* [Task description]: Your answer must consist solely of the line containing "camera: 10 degrees left, 10 degrees up" and each line after it through the end of the data, copied exactly.

Object transformation records
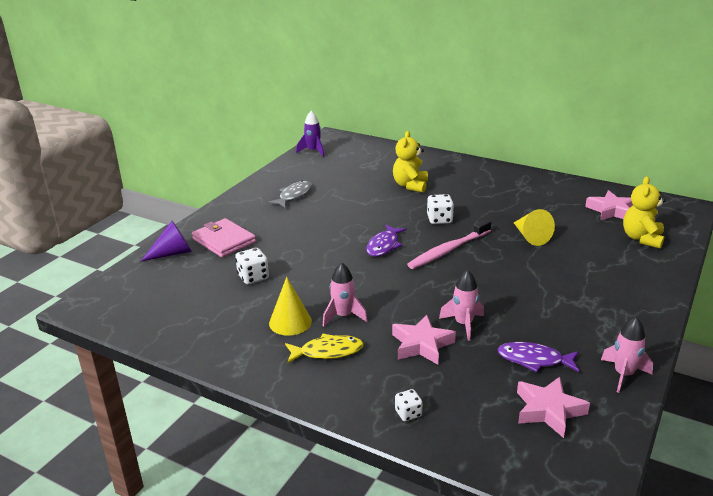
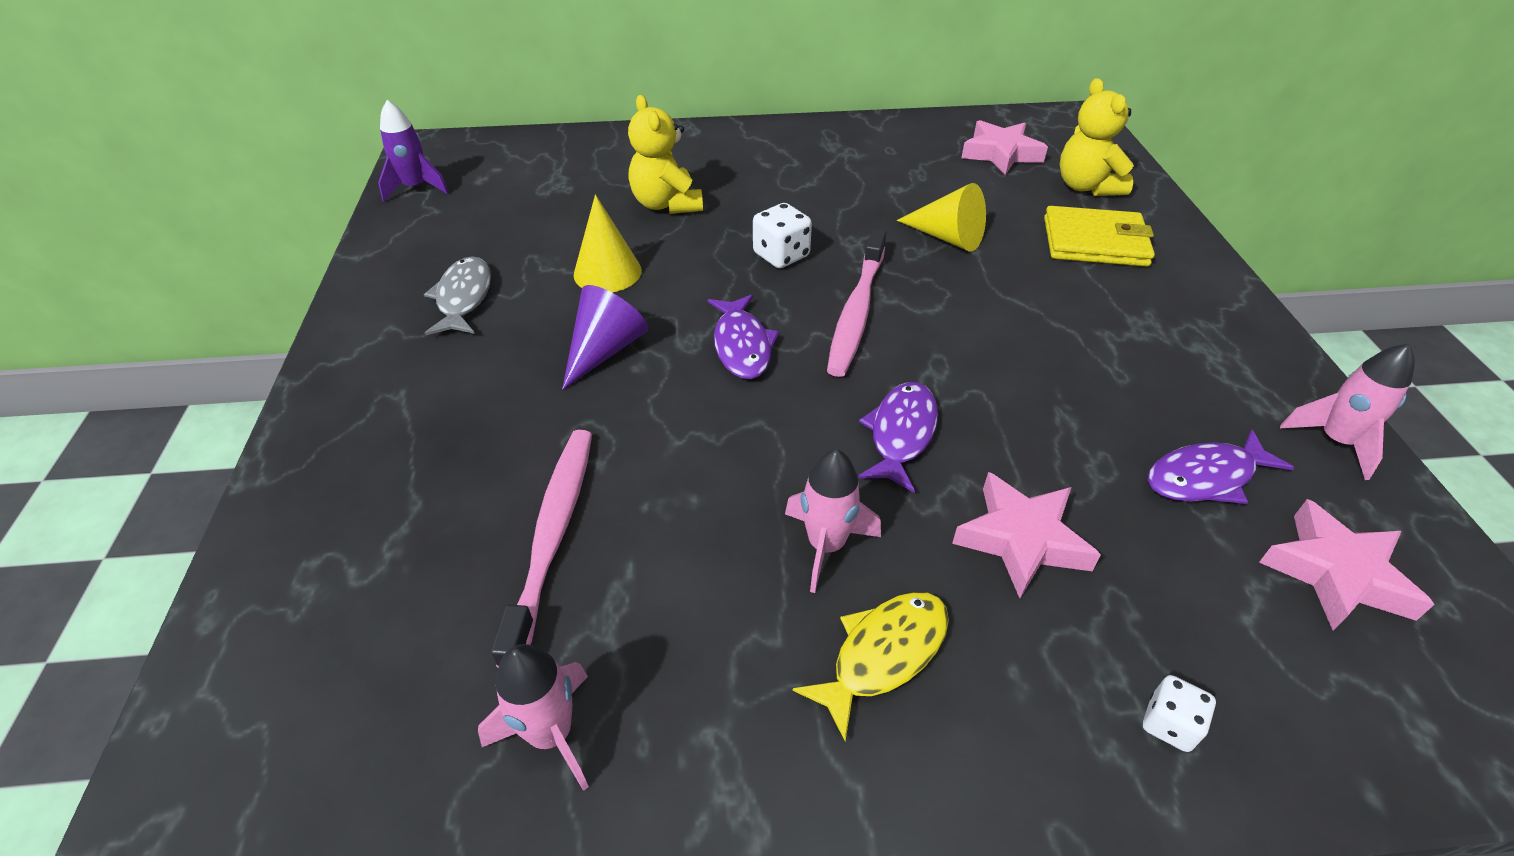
camera: 35 degrees left, 15 degrees up
(173, 253) = (295, 559): purple cone -> purple cone (605, 350)
(224, 241) = (400, 468): pink wallet -> none
(253, 277) = (552, 536): white dice -> pink toothbrush
(290, 322) = (738, 617): yellow cone -> yellow cone (607, 272)
(414, 296) = (901, 434): none -> purple fish
(463, 324) = (1036, 457): pink rocket -> pink rocket (551, 734)
(610, 262) = (1094, 242): none -> yellow wallet

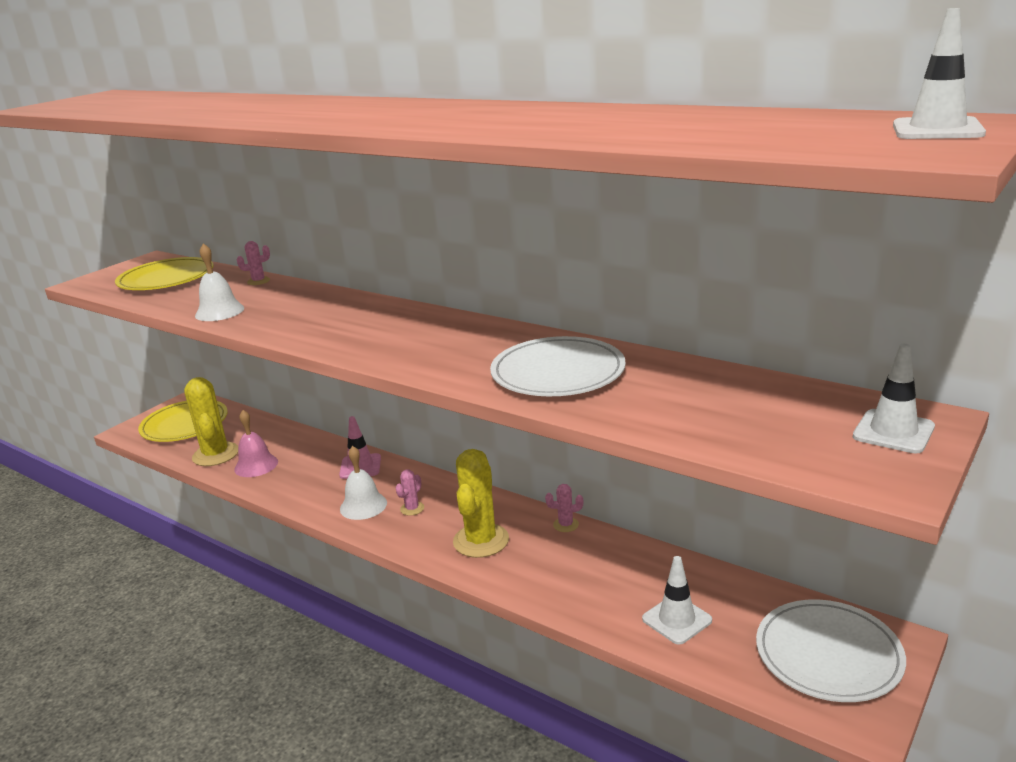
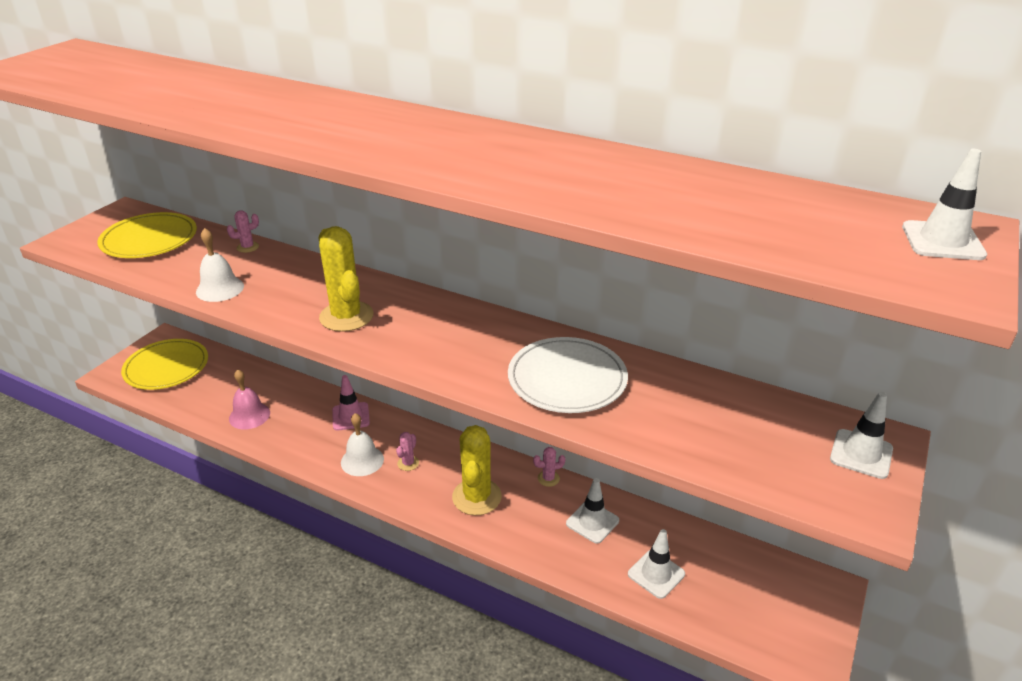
camera: 10 degrees left, 10 degrees up
(216, 454) = (206, 403): yellow cactus -> yellow cactus (346, 316)
(609, 567) = (592, 522): none -> white traffic cone
(828, 654) = (780, 603): white plate -> none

* [Output below]:
camera: 10 degrees left, 10 degrees up
(216, 454) = (206, 403): yellow cactus -> yellow cactus (346, 316)
(609, 567) = (592, 522): none -> white traffic cone
(828, 654) = (780, 603): white plate -> none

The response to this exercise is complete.